[[ Extracted material, beginning ]]
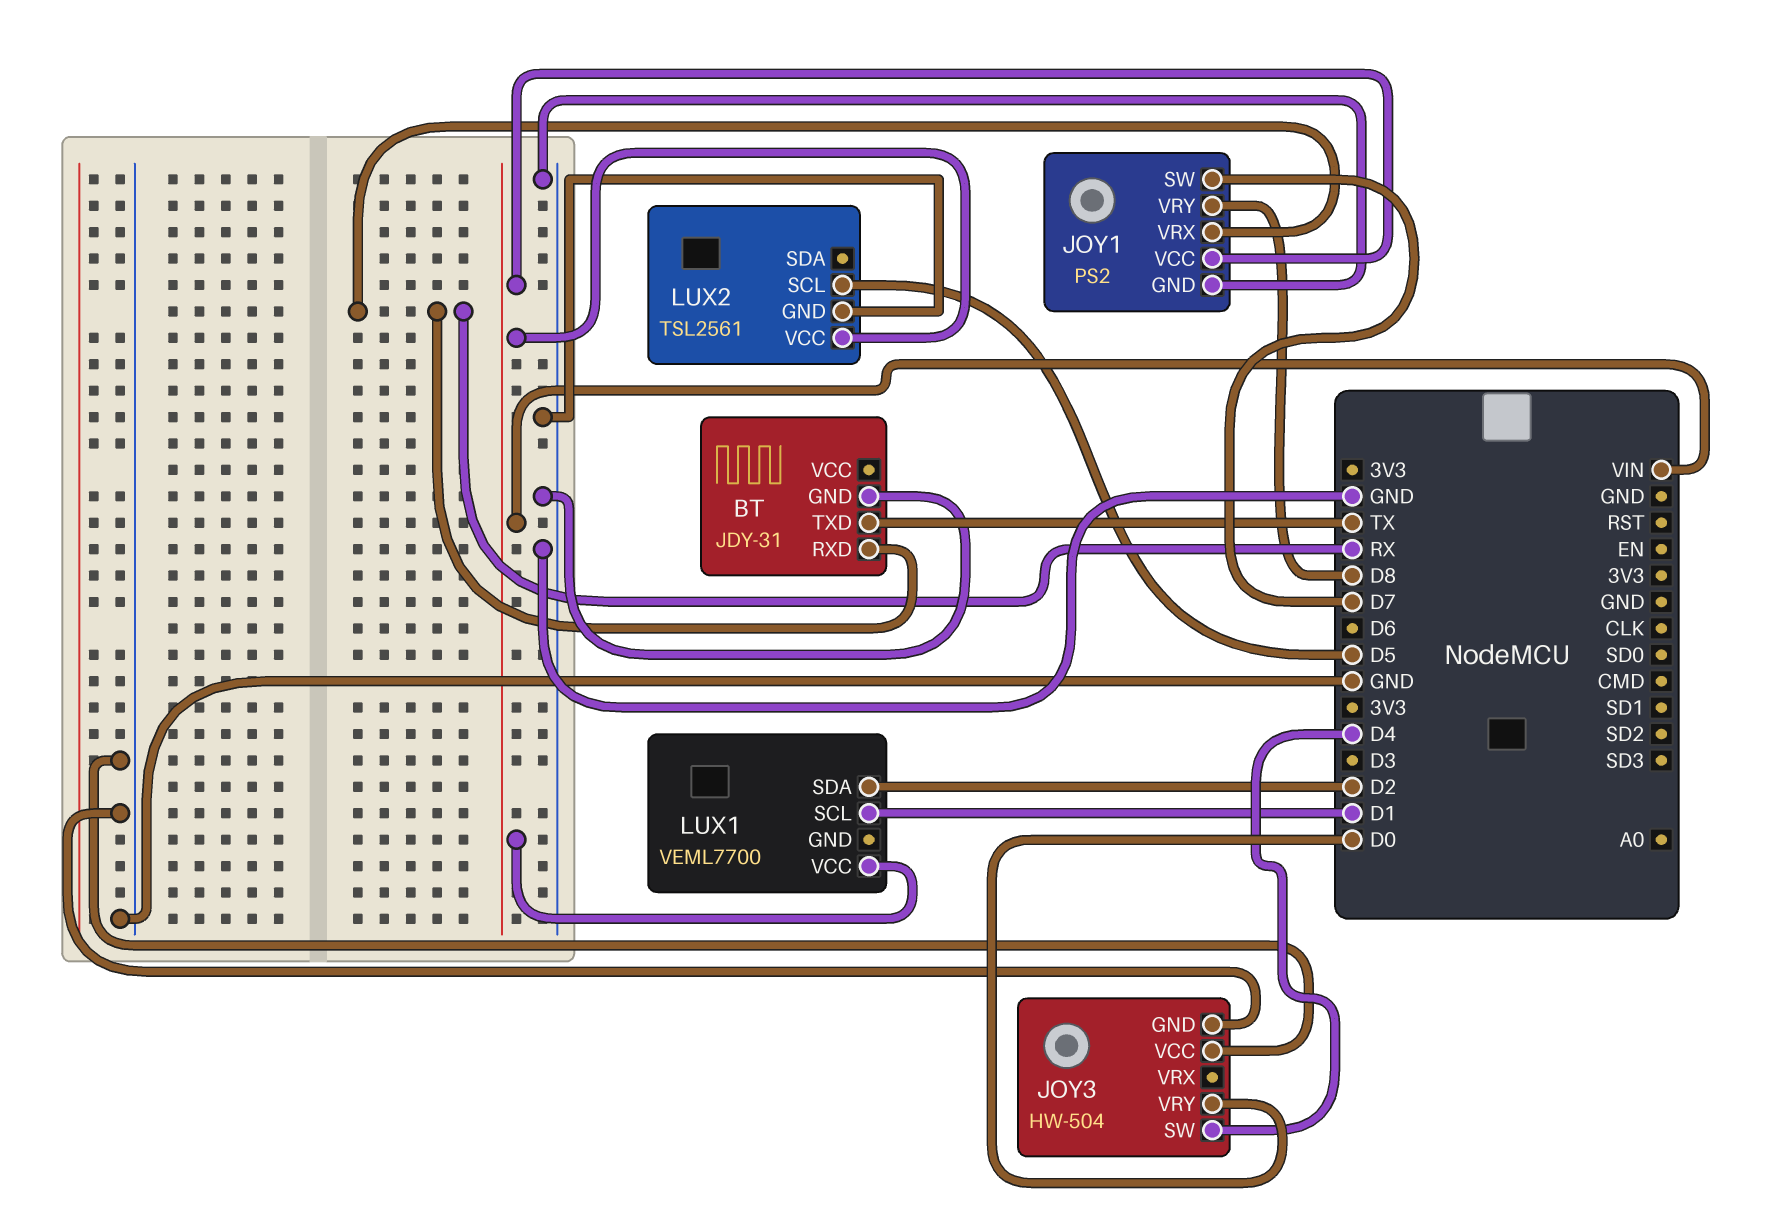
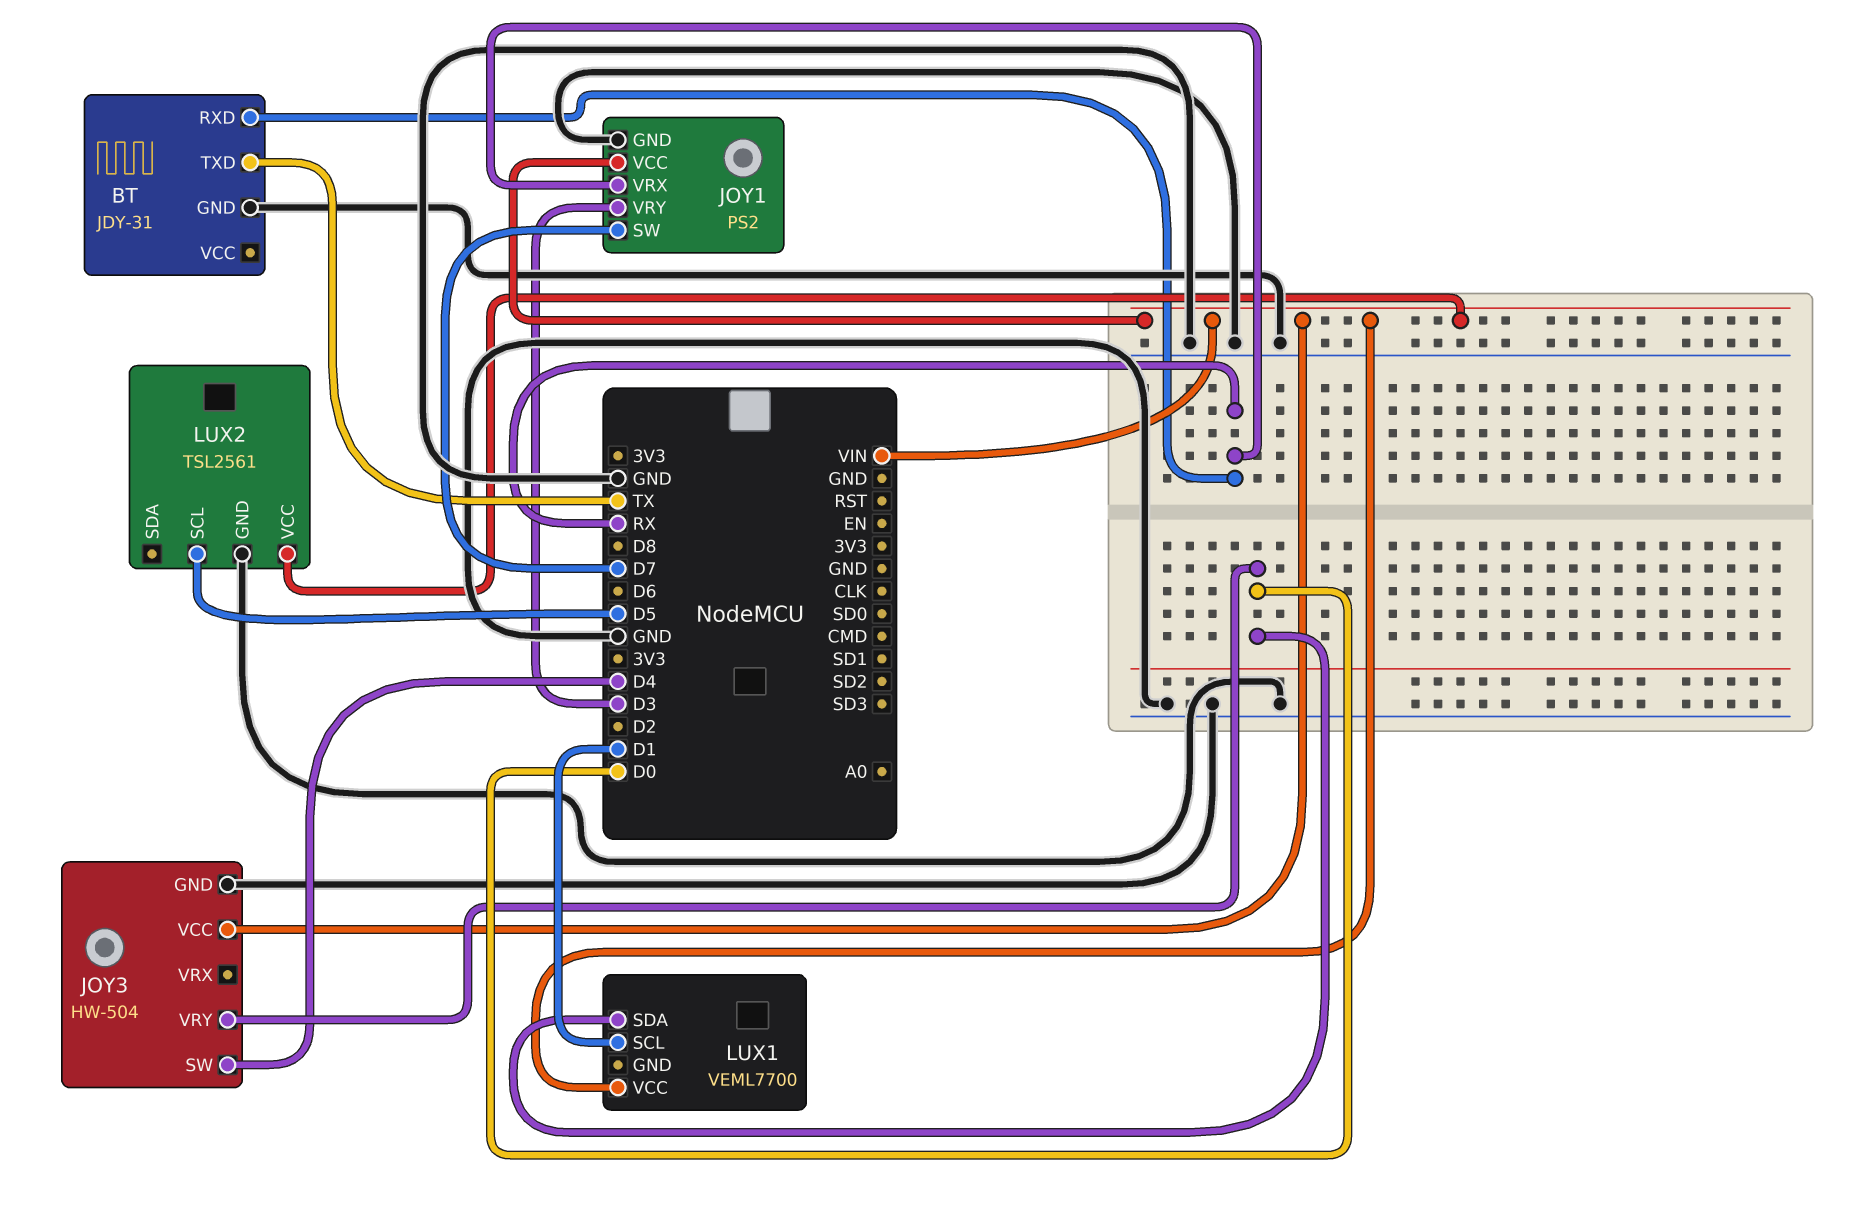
JOY1 pin VRY: D8 -> D3
JOY3 pin VCC: GND -> VIN
LUX1 pin SDA: D2 -> D0

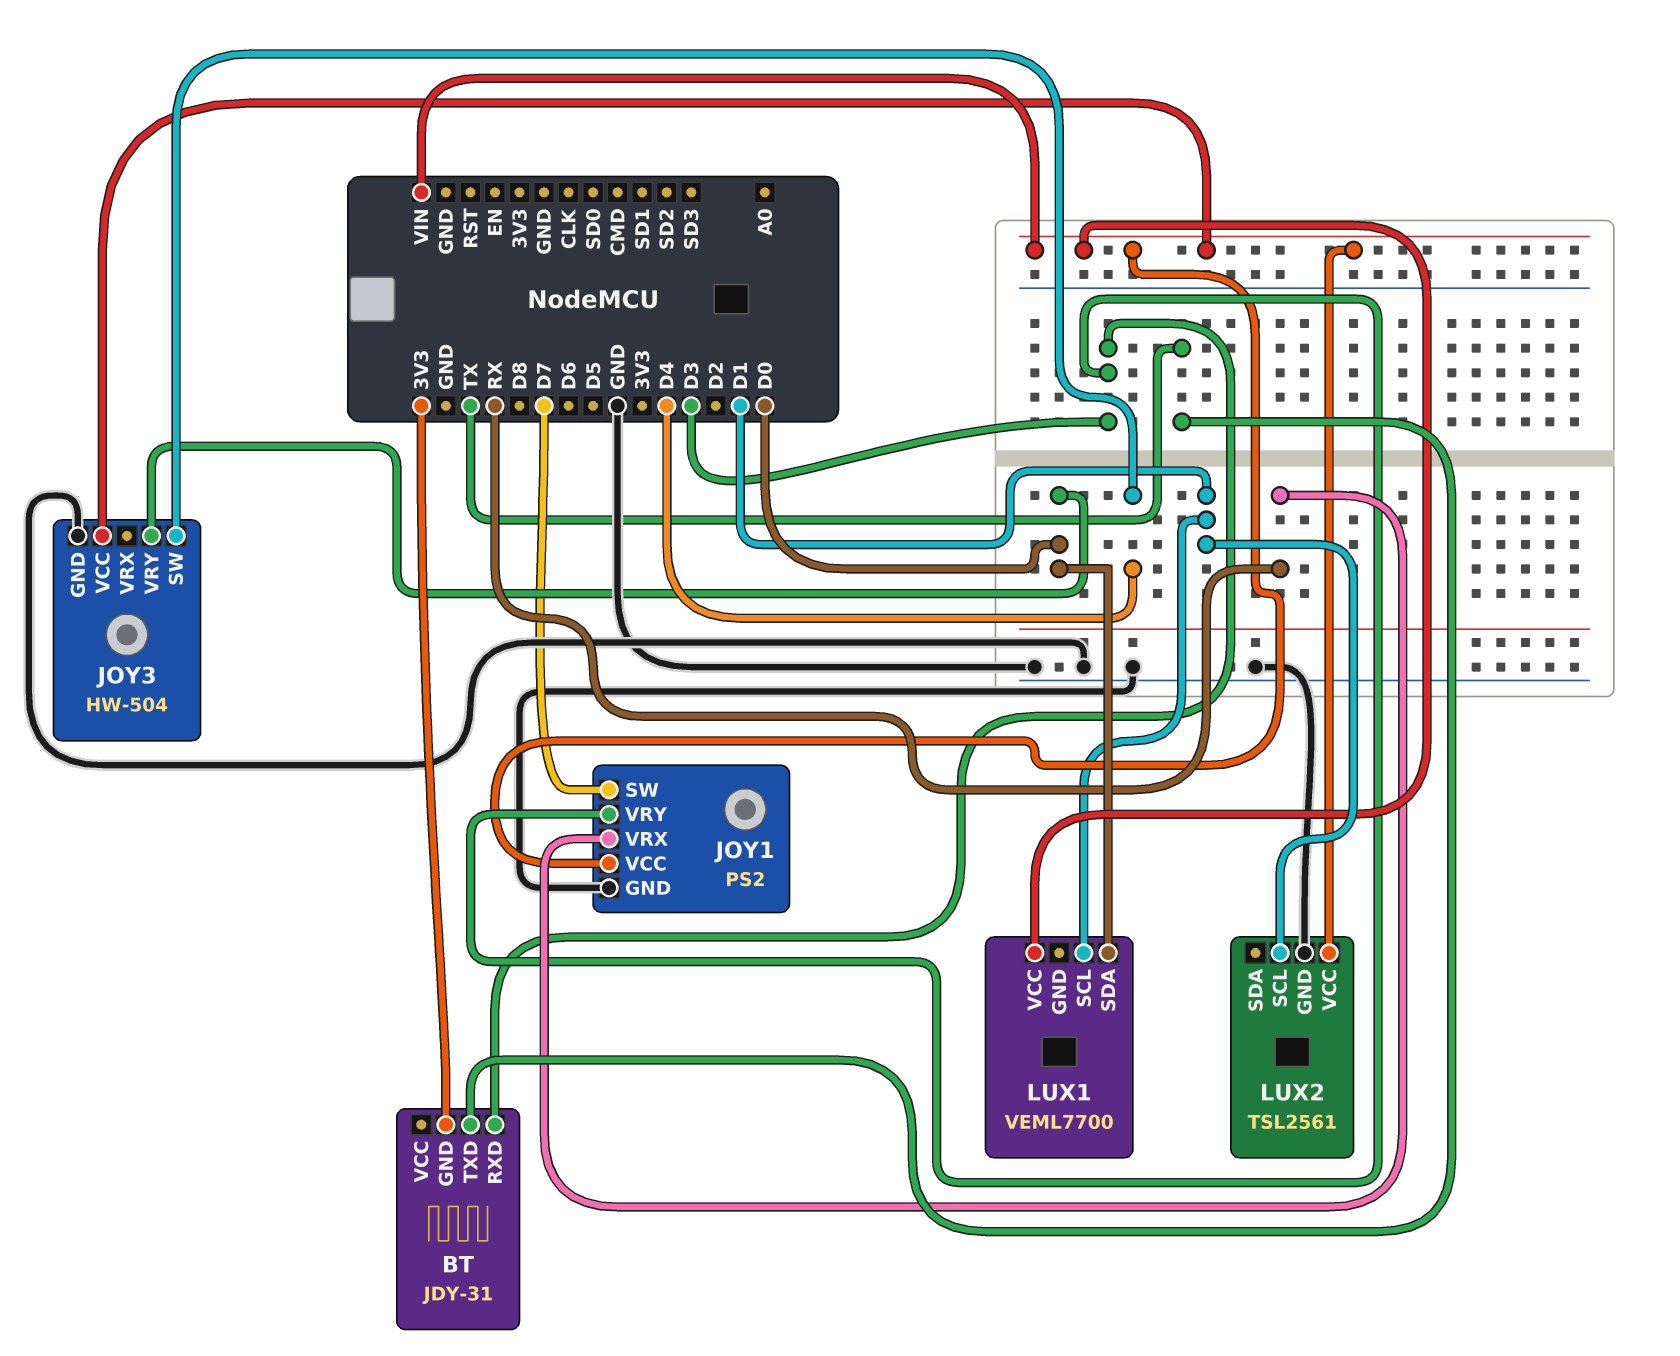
BT pin GND: GND -> 3V3
BT pin RXD: RX -> D3
LUX2 pin SCL: D5 -> D1

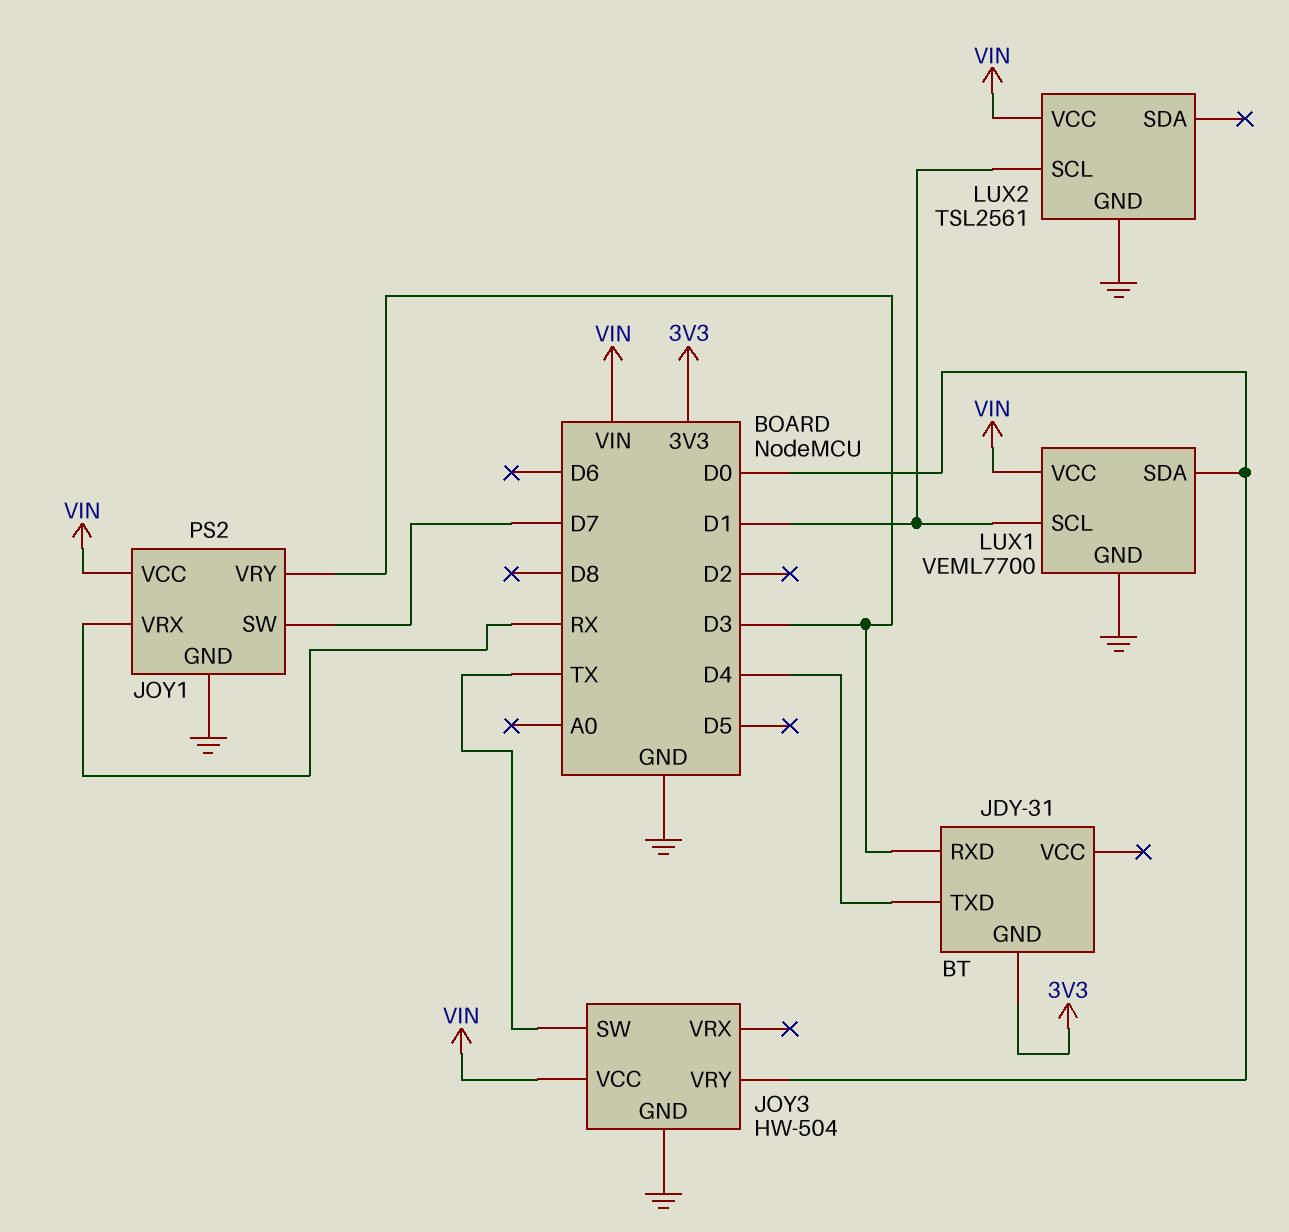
BT pin TXD: TX -> D4
JOY3 pin SW: D4 -> TX
LUX1 pin GND: none -> GND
[[ Extracted material, end ]]
Exercise requirements → Word-for-word copy, no pictures: write out the entries above in full.

Result for this exercise →
JOY1 pin VRY: D8 -> D3
JOY3 pin VCC: GND -> VIN
LUX1 pin SDA: D2 -> D0

BT pin GND: GND -> 3V3
BT pin RXD: RX -> D3
LUX2 pin SCL: D5 -> D1

BT pin TXD: TX -> D4
JOY3 pin SW: D4 -> TX
LUX1 pin GND: none -> GND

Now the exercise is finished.